→ The problem: Find each line below that includes "counterclockwise", then copy it.

→ Material for this exercise:
▼

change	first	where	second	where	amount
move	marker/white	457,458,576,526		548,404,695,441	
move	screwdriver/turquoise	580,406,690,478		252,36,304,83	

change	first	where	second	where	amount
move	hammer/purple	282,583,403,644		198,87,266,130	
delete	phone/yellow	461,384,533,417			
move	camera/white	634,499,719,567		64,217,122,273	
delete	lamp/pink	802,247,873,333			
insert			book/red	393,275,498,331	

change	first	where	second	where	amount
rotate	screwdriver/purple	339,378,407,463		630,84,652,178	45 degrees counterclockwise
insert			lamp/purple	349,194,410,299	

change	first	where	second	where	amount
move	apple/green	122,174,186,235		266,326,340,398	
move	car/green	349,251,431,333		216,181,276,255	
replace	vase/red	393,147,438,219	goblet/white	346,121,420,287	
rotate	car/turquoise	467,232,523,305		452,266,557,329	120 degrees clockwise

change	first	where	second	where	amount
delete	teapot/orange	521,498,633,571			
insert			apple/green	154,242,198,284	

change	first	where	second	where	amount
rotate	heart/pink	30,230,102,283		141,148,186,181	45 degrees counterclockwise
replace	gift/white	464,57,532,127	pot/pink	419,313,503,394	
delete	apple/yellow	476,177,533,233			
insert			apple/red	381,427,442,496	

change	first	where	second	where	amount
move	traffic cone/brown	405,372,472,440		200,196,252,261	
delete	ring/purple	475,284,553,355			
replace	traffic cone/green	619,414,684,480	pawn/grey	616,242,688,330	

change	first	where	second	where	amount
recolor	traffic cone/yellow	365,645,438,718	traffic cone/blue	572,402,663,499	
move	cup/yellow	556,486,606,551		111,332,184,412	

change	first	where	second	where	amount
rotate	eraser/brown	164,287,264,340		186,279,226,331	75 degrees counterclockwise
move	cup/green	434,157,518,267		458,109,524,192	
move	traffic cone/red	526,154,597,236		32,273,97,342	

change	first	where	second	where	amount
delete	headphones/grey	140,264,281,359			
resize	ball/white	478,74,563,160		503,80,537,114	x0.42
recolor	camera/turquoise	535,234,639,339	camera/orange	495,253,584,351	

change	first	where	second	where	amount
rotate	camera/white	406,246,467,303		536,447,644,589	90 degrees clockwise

▲

→ Response to this exercise:
rotate	screwdriver/purple	339,378,407,463		630,84,652,178	45 degrees counterclockwise
rotate	heart/pink	30,230,102,283		141,148,186,181	45 degrees counterclockwise
rotate	eraser/brown	164,287,264,340		186,279,226,331	75 degrees counterclockwise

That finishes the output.